ABOUT THIS TASK: Where a line below holds the string "none", count it; then give the total without any other words.

DATA SHOWN:
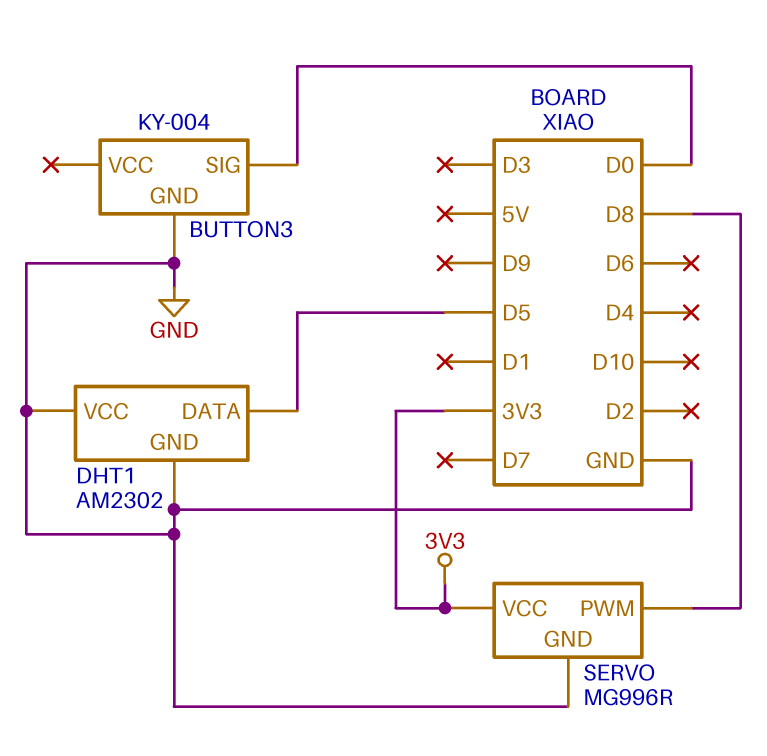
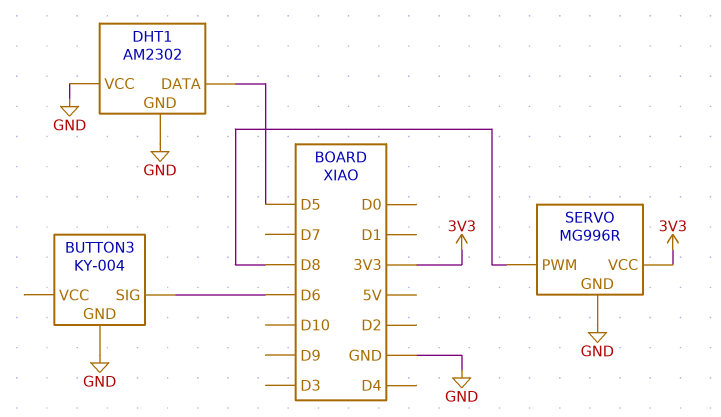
BUTTON3 pin SIG: D0 -> D6

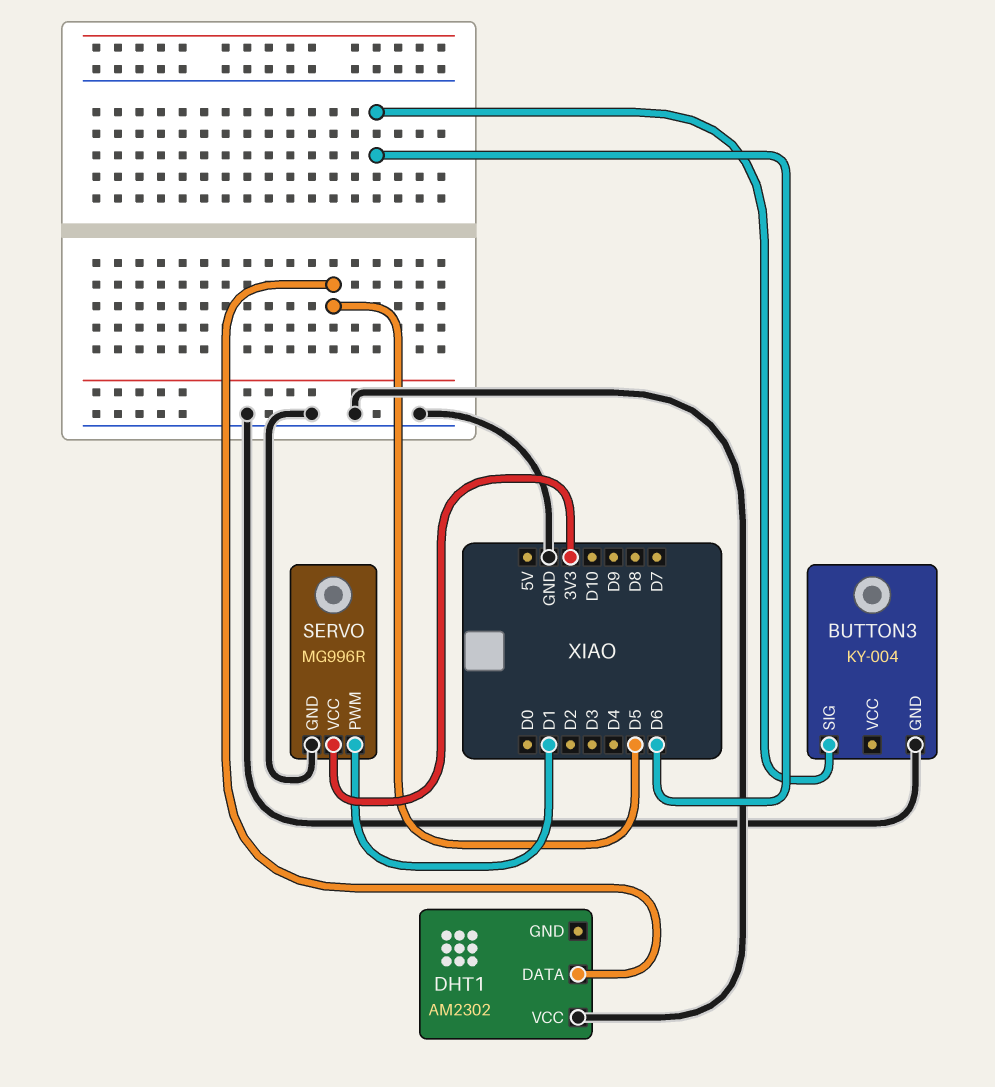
DHT1 pin GND: GND -> none
SERVO pin PWM: D8 -> D1

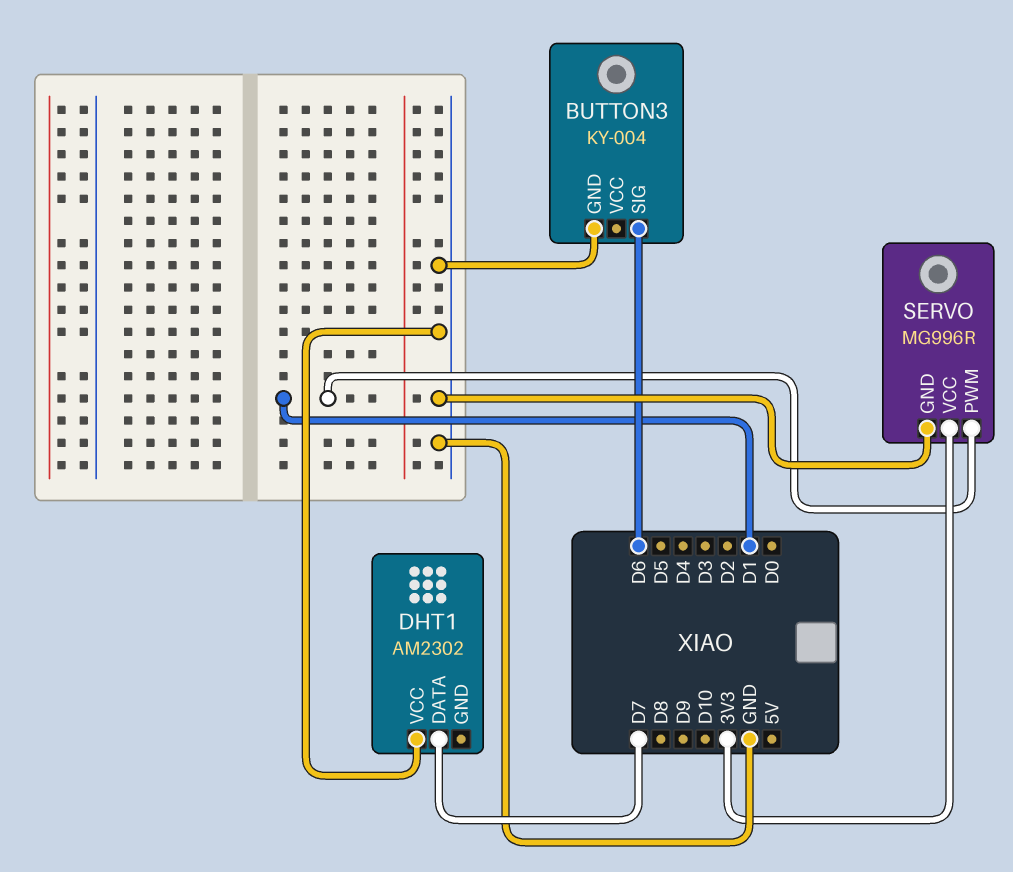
DHT1 pin DATA: D5 -> D7

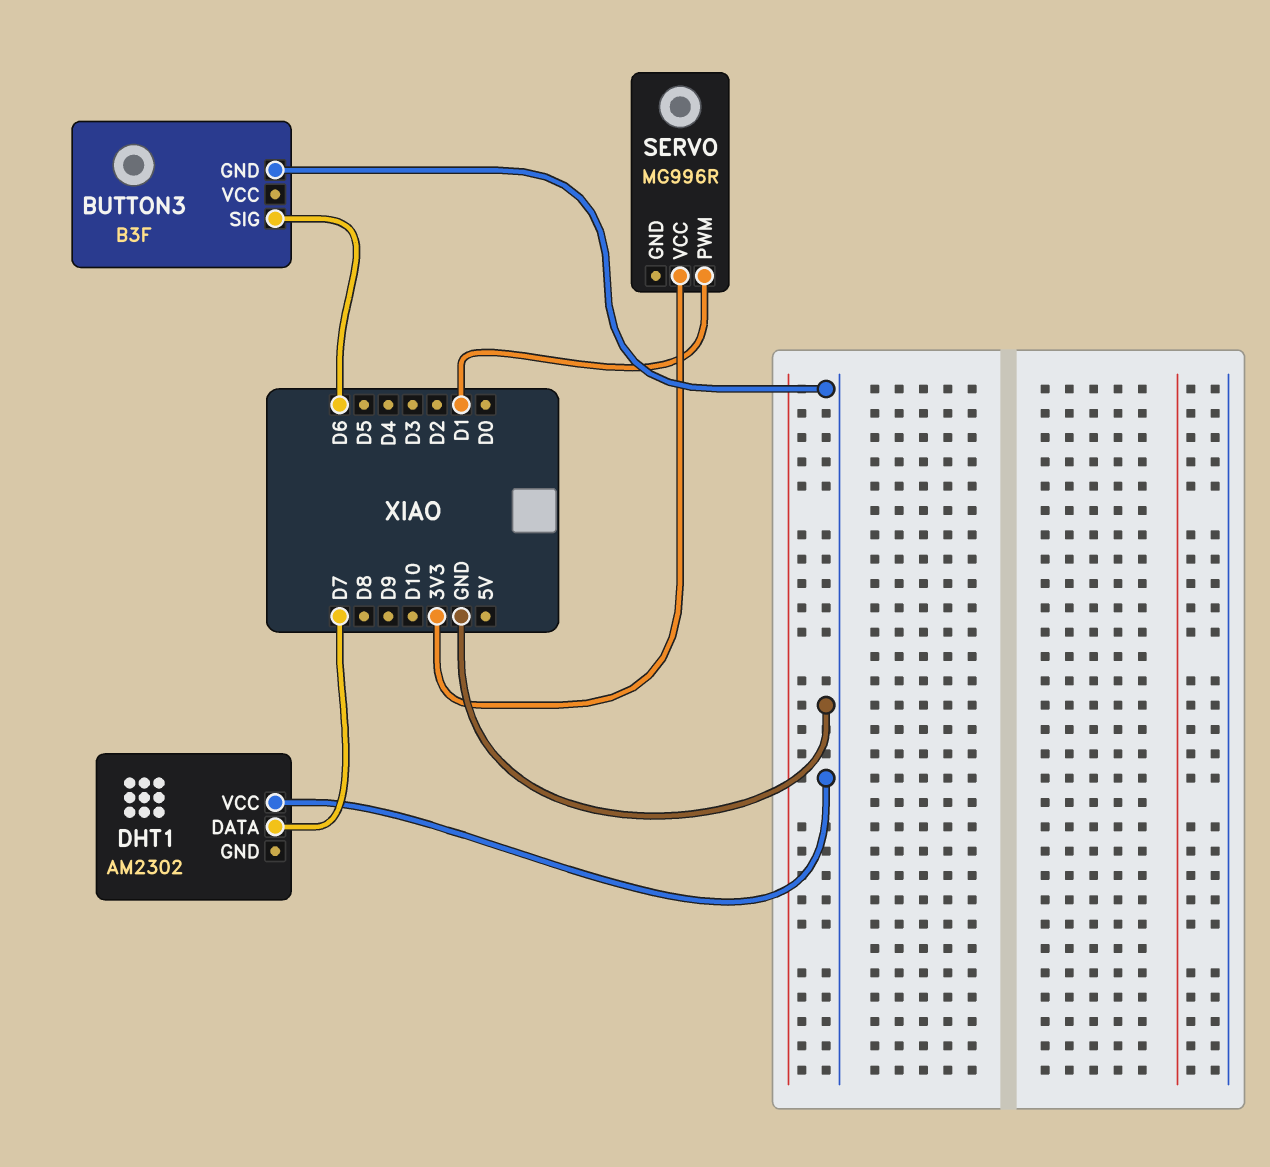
BUTTON3: KY-004 -> B3F
SERVO pin GND: GND -> none

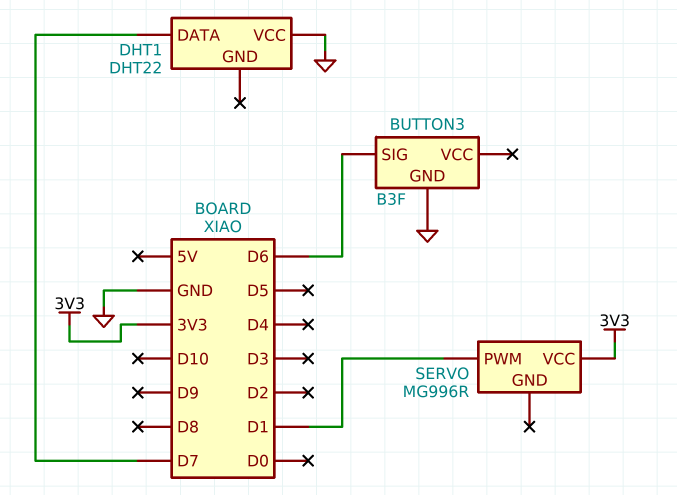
DHT1: AM2302 -> DHT22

REPLY TO THE EXERCISE: 2